[Stored data entries]
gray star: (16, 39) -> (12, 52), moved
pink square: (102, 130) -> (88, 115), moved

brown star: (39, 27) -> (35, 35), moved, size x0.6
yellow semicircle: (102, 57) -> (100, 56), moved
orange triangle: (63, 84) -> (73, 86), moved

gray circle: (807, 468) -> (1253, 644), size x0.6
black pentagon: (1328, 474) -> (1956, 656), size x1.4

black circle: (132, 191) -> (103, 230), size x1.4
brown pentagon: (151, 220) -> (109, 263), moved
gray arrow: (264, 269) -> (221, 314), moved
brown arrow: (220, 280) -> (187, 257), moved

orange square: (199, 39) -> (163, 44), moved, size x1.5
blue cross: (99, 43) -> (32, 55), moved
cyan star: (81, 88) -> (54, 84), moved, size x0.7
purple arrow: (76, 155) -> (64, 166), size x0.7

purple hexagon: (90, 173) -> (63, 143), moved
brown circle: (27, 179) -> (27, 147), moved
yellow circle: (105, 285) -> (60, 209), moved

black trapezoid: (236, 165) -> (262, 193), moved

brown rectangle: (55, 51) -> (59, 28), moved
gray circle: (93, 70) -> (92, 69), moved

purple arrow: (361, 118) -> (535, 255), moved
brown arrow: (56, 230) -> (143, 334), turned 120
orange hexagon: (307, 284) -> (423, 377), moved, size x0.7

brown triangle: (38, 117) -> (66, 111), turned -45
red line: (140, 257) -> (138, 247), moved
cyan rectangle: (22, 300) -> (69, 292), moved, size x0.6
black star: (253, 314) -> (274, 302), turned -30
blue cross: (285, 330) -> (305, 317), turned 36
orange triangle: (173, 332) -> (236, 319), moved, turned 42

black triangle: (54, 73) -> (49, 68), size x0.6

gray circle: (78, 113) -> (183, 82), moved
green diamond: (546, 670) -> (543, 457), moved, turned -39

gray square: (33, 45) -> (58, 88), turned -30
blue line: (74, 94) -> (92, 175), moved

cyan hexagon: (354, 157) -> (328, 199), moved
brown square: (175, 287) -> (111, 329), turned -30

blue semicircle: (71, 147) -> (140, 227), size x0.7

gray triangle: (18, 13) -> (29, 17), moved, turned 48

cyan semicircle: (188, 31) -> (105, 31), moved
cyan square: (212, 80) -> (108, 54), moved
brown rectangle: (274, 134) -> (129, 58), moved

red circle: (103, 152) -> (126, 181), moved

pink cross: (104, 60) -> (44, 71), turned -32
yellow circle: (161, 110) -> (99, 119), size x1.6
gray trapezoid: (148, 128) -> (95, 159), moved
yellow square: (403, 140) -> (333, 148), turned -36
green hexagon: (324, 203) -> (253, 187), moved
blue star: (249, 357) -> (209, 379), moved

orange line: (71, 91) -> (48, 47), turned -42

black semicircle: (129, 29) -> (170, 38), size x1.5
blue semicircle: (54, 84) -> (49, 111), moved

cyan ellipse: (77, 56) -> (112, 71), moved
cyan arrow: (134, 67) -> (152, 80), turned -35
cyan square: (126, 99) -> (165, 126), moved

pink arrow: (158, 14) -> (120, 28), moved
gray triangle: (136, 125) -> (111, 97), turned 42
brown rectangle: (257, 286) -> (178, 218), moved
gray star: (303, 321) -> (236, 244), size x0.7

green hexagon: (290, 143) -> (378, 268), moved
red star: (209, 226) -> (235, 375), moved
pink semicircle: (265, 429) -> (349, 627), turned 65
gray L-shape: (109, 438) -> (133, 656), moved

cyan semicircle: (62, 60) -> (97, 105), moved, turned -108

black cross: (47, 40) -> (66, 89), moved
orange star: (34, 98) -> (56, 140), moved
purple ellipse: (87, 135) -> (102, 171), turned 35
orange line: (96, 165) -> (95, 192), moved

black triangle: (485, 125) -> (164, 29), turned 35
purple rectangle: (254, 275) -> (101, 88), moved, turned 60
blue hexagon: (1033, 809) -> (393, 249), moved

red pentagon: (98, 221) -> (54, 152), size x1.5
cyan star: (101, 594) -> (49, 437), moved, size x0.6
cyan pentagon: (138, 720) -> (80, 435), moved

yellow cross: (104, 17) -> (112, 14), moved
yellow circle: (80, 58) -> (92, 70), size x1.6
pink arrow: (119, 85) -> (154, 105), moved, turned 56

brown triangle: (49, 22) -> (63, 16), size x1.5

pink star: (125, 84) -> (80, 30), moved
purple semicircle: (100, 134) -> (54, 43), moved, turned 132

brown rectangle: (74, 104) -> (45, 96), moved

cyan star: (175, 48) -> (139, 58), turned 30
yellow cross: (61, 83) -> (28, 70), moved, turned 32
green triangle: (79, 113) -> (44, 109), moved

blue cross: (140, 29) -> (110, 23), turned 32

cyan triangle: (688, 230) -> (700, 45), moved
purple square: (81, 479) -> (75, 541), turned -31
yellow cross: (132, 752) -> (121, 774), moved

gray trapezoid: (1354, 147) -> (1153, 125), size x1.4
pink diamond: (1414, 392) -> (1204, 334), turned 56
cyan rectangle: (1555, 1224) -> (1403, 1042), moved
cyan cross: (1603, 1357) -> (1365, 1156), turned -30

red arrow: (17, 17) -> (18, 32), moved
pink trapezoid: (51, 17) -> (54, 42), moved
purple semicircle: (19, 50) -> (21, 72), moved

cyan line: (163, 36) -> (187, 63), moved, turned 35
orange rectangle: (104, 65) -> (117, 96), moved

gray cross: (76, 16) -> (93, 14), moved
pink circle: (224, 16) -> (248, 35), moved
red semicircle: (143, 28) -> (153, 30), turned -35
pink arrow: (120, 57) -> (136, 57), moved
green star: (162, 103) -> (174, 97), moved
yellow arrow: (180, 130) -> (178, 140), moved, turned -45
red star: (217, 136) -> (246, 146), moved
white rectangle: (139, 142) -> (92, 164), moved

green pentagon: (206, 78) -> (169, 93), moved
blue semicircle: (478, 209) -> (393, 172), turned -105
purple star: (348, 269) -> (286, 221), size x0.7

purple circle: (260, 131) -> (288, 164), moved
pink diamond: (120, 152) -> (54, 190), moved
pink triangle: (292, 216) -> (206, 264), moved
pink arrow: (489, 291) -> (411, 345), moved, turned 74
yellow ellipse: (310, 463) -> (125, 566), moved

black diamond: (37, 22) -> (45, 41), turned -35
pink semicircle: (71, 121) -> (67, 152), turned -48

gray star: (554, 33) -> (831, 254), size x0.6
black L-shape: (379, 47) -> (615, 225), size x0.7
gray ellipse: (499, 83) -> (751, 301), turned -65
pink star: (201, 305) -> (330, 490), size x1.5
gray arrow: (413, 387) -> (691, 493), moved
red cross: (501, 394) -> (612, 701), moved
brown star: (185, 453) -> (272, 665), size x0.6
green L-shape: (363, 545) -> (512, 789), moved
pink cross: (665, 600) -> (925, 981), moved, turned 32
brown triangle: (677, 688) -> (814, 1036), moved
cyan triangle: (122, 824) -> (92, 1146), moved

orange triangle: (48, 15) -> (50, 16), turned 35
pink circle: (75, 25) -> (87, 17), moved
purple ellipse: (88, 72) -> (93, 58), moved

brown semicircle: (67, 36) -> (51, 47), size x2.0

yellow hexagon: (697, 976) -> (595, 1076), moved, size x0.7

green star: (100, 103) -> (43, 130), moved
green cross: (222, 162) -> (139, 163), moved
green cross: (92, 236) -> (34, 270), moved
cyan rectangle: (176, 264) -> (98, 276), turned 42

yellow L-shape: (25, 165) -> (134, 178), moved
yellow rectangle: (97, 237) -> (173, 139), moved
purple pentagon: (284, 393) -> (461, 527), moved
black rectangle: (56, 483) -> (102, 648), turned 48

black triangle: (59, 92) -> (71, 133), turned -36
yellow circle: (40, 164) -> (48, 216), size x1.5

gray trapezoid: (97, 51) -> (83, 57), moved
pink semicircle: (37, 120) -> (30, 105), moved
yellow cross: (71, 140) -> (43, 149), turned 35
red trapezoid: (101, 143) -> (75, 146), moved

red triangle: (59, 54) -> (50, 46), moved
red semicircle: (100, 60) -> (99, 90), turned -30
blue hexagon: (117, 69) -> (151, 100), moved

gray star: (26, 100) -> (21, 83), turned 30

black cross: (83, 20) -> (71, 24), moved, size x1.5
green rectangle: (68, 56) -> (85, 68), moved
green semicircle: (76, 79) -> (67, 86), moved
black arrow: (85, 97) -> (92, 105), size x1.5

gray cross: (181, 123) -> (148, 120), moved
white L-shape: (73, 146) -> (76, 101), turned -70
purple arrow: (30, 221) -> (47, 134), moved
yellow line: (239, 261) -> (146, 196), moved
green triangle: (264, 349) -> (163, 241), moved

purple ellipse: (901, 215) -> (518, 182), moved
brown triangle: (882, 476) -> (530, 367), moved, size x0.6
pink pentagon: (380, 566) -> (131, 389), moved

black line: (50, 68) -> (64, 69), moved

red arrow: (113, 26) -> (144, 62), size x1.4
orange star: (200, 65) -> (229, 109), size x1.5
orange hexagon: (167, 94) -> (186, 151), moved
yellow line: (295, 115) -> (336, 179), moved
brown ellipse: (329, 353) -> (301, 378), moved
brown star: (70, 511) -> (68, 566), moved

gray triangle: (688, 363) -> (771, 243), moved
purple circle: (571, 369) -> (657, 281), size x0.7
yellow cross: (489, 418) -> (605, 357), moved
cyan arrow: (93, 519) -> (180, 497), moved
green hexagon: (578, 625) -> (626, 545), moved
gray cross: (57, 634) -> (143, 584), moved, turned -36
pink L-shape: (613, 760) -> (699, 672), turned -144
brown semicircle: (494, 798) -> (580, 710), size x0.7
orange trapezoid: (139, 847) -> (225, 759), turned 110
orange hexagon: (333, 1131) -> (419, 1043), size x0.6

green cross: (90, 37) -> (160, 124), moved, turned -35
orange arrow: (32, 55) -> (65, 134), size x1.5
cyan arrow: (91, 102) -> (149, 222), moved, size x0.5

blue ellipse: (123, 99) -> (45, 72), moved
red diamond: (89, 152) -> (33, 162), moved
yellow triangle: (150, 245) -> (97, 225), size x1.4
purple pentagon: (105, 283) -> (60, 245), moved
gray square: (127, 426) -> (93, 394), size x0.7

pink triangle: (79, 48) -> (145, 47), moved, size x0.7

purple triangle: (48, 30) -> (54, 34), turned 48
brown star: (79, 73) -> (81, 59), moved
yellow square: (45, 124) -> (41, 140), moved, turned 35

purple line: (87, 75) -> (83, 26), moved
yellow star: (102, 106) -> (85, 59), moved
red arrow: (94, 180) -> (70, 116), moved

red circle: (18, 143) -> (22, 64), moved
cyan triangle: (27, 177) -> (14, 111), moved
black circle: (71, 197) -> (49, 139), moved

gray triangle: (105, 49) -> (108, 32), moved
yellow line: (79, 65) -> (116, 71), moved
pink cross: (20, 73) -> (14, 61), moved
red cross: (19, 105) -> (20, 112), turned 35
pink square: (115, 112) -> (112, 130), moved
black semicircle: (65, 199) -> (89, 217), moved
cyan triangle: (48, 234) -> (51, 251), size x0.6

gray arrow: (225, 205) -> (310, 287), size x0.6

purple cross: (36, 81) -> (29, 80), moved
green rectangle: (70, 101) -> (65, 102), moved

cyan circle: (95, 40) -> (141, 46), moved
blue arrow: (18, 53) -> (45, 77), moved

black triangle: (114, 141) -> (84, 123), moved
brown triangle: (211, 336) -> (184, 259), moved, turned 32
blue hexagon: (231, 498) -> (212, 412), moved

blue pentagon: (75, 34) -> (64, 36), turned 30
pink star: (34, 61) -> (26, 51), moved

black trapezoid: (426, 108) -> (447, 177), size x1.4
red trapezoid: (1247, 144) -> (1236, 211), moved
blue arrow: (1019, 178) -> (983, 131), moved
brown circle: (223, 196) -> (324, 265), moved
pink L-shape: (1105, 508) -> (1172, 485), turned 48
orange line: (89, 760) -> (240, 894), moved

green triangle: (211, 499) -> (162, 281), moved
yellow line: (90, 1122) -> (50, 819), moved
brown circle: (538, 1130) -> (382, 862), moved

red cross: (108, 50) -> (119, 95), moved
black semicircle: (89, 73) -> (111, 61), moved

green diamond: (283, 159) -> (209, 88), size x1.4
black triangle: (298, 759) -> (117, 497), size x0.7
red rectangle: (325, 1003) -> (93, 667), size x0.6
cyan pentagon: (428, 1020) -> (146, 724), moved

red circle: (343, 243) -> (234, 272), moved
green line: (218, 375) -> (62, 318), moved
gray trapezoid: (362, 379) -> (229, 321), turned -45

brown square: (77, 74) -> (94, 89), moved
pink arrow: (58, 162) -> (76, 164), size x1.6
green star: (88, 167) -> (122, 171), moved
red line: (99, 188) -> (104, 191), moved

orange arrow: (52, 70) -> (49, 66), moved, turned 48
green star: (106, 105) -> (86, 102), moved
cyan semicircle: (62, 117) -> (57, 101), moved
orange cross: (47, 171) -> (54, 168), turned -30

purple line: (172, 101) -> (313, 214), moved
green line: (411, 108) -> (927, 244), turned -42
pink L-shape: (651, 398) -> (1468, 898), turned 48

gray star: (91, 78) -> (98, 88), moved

PROMPT: Identify the lines in the records above that contain the word "hexagon", then state how many there are and nothing more.

RESPONSE AREA: 12